YOUR ASSIGNMENT: Gather all lines in the entries that include the word "purple".

STUDY MATERIAL:
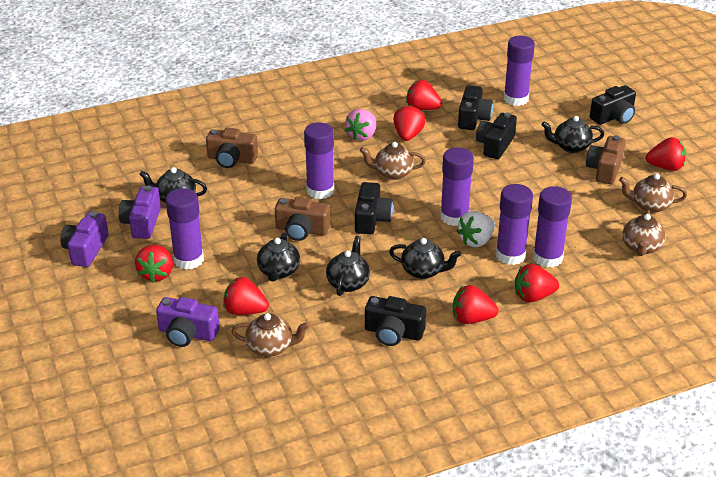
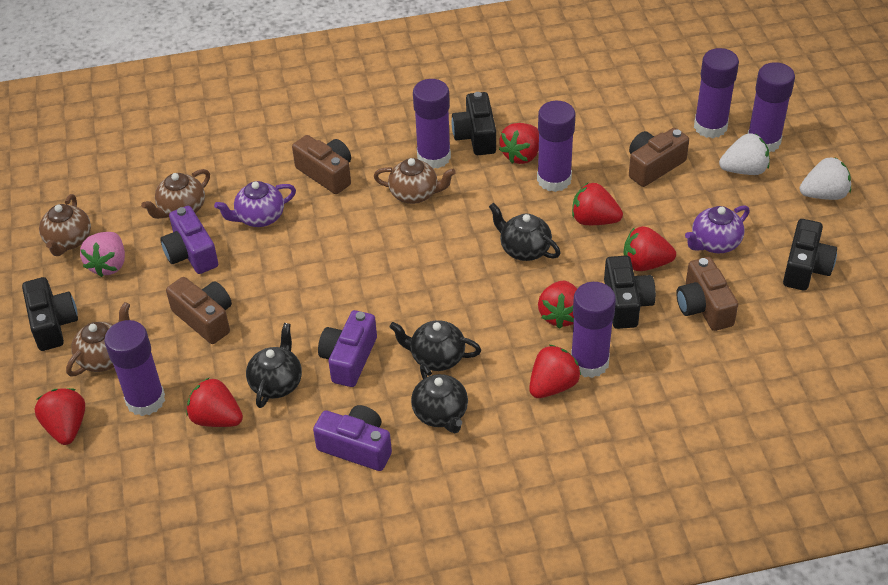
black camera: 5 -> 4
black teapot: 5 -> 4
brown camera: 3 -> 4
purple teapot: 0 -> 2
white strawberry: 1 -> 2

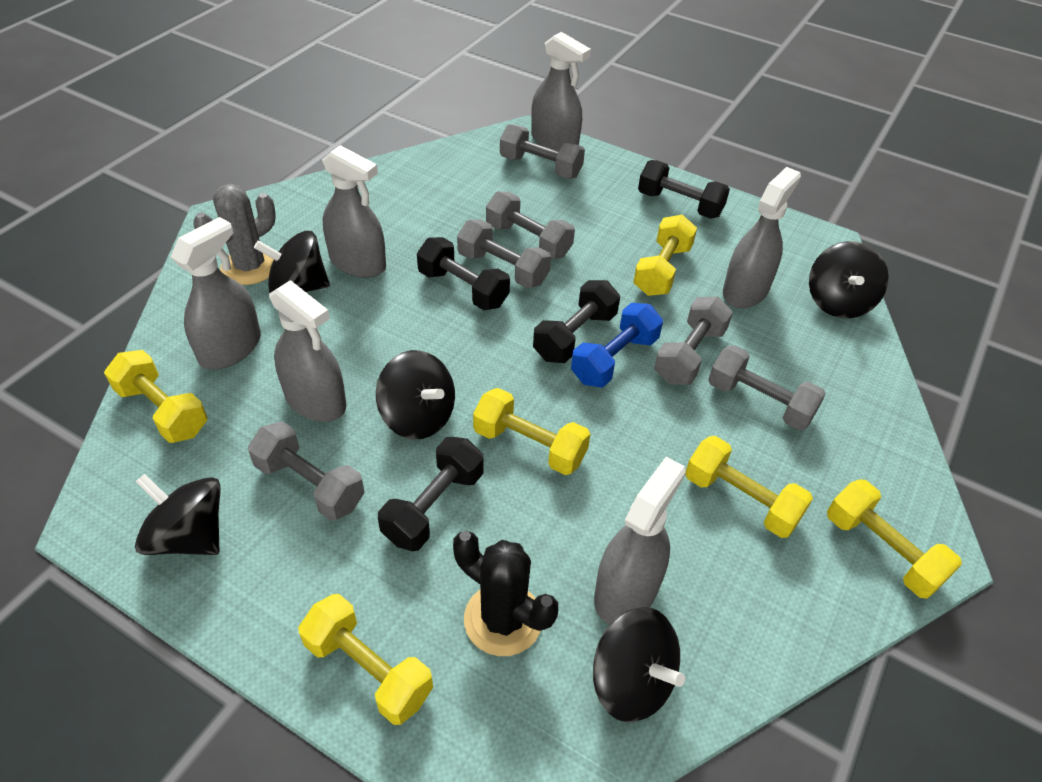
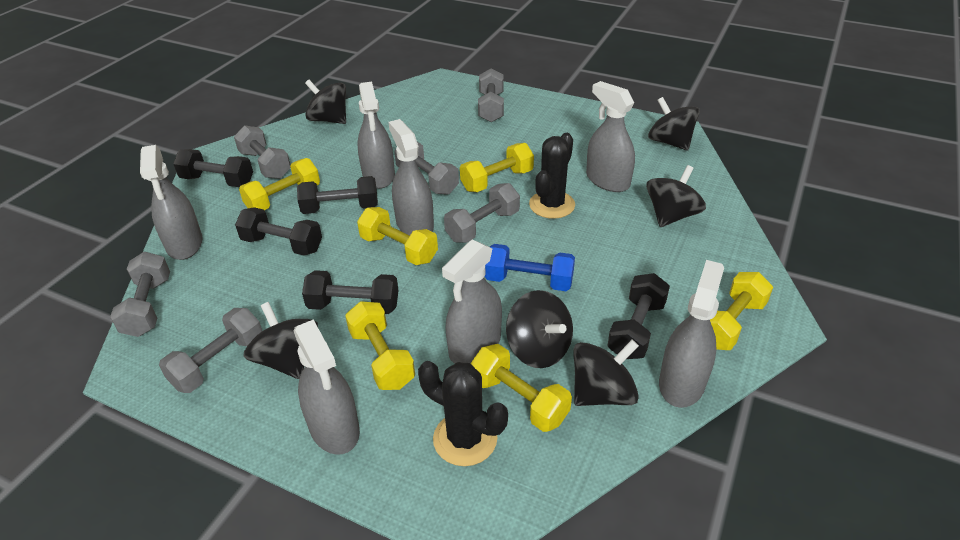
black cactus: 1 -> 2
black dumbbell: 4 -> 5
black spinning top: 5 -> 6
grey cactus: 1 -> 0
grey spray bottle: 6 -> 7

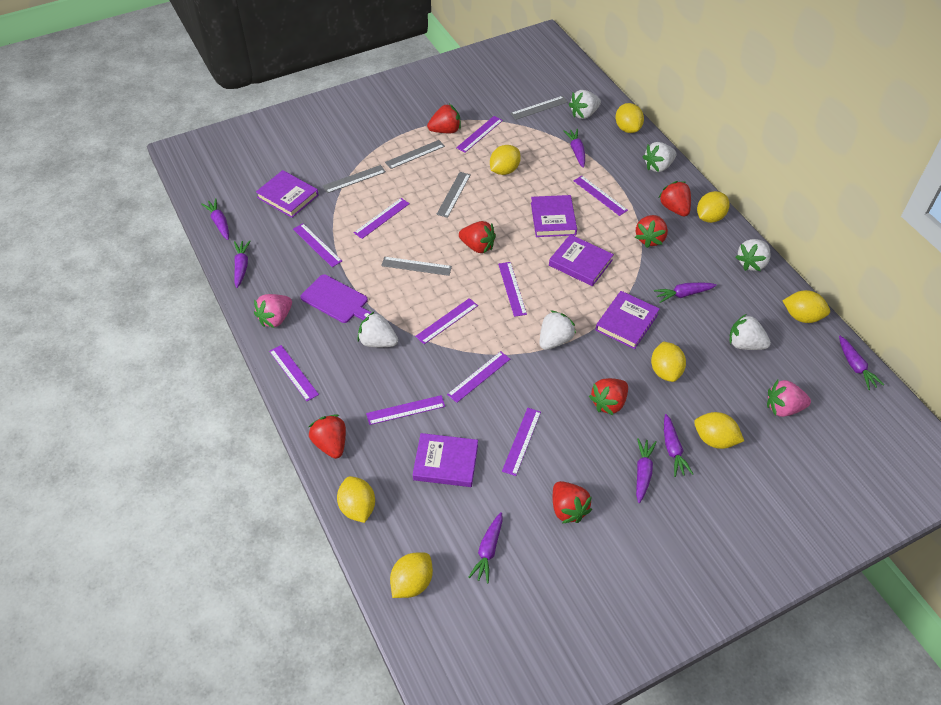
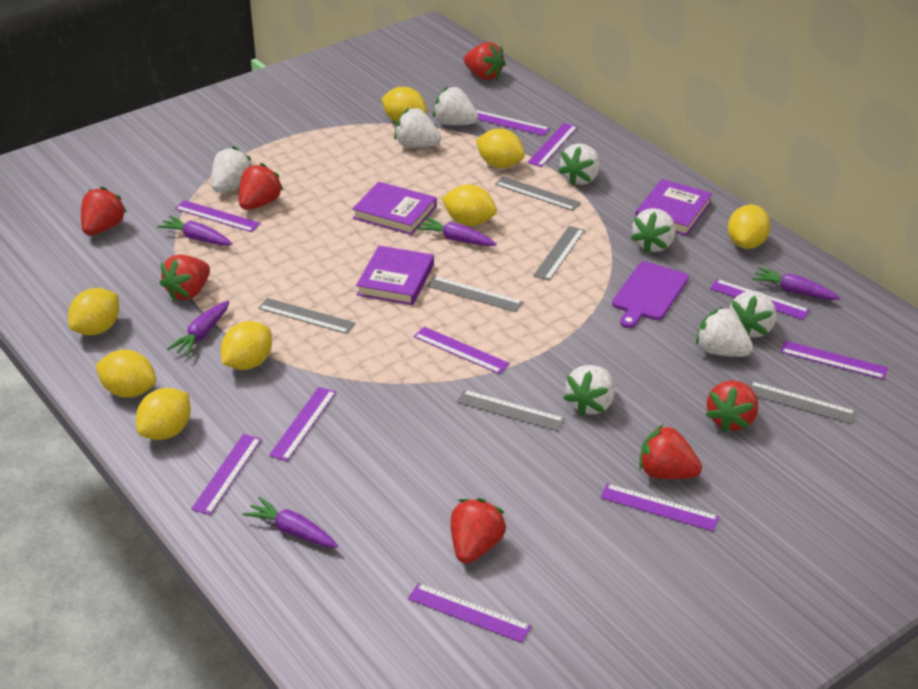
grey ruler: 5 -> 6
pink strawberry: 2 -> 0
purple book: 5 -> 3
purple carrot: 8 -> 5
white strawberry: 6 -> 8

ANSWER SECTION:
purple teapot: 0 -> 2
purple book: 5 -> 3
purple carrot: 8 -> 5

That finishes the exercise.